Output all records precisely as written.

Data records
====================

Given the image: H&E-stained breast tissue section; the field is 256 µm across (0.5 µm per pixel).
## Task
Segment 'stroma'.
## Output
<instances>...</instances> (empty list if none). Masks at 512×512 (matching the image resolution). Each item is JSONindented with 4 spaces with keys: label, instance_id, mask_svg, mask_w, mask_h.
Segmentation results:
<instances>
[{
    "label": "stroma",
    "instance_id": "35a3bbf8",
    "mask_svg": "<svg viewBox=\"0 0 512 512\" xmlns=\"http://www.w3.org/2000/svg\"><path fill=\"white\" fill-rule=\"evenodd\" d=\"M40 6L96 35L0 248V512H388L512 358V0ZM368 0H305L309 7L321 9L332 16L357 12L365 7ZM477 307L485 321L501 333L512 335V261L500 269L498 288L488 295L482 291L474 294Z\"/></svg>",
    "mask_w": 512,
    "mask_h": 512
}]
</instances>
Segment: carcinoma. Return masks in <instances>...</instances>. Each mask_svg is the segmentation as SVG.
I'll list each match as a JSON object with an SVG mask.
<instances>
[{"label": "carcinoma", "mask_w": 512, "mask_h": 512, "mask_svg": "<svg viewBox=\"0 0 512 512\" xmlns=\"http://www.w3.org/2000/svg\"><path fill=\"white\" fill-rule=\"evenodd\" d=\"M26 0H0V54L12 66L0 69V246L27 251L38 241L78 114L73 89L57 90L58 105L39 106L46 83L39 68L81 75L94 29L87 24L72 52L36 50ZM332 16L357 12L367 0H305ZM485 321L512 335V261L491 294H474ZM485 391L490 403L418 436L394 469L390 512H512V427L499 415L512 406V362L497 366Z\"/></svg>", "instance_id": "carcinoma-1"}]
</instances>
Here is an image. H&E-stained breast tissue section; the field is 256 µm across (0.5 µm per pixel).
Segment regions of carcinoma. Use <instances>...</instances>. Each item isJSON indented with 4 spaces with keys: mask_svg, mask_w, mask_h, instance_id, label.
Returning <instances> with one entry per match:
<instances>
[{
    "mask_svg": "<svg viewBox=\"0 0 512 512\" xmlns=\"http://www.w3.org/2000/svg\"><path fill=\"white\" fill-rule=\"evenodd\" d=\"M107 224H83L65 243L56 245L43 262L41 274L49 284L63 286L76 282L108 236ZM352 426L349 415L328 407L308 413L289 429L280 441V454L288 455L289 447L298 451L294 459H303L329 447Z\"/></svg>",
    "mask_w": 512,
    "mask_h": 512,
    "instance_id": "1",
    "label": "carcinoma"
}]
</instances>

====================

◆ COMPLETED EXERCISE ◆
Given the image: H&E-stained breast tissue section; the field is 256 µm across (0.5 µm per pixel).
## Task
Segment 'stroma'.
## Output
<instances>...</instances> (empty list if none). Masks at 512×512 (matching the image resolution). Each item is JSONindented with 4 spaces with keys: label, instance_id, mask_svg, mask_w, mask_h.
Segmentation results:
<instances>
[{
    "label": "stroma",
    "instance_id": "35a3bbf8",
    "mask_svg": "<svg viewBox=\"0 0 512 512\" xmlns=\"http://www.w3.org/2000/svg\"><path fill=\"white\" fill-rule=\"evenodd\" d=\"M40 6L96 35L0 248V512H388L512 358V0ZM368 0H305L309 7L321 9L332 16L357 12L365 7ZM477 307L485 321L501 333L512 335V261L500 269L498 288L488 295L482 291L474 294Z\"/></svg>",
    "mask_w": 512,
    "mask_h": 512
}]
</instances>
Segment: carcinoma. Return masks in <instances>...</instances>. Each mask_svg is the segmentation as SVG.
I'll list each match as a JSON object with an SVG mask.
<instances>
[{"label": "carcinoma", "mask_w": 512, "mask_h": 512, "mask_svg": "<svg viewBox=\"0 0 512 512\" xmlns=\"http://www.w3.org/2000/svg\"><path fill=\"white\" fill-rule=\"evenodd\" d=\"M26 0H0V54L12 66L0 69V246L27 251L38 241L78 114L73 89L57 90L58 105L39 106L46 83L39 68L81 75L94 29L87 24L72 52L36 50ZM332 16L357 12L367 0H305ZM485 321L512 335V261L491 294H474ZM485 391L490 403L418 436L394 469L390 512H512V427L499 415L512 406V362L497 366Z\"/></svg>", "instance_id": "carcinoma-1"}]
</instances>
Here is an image. H&E-stained breast tissue section; the field is 256 µm across (0.5 µm per pixel).
Segment regions of carcinoma. Use <instances>...</instances>. Each item isJSON indented with 4 spaces with keys: mask_svg, mask_w, mask_h, instance_id, label.
Returning <instances> with one entry per match:
<instances>
[{
    "mask_svg": "<svg viewBox=\"0 0 512 512\" xmlns=\"http://www.w3.org/2000/svg\"><path fill=\"white\" fill-rule=\"evenodd\" d=\"M107 224H83L65 243L56 245L43 262L41 274L49 284L63 286L76 282L108 236ZM352 426L349 415L328 407L308 413L289 429L280 441V454L288 455L289 447L298 451L294 459H303L329 447Z\"/></svg>",
    "mask_w": 512,
    "mask_h": 512,
    "instance_id": "1",
    "label": "carcinoma"
}]
</instances>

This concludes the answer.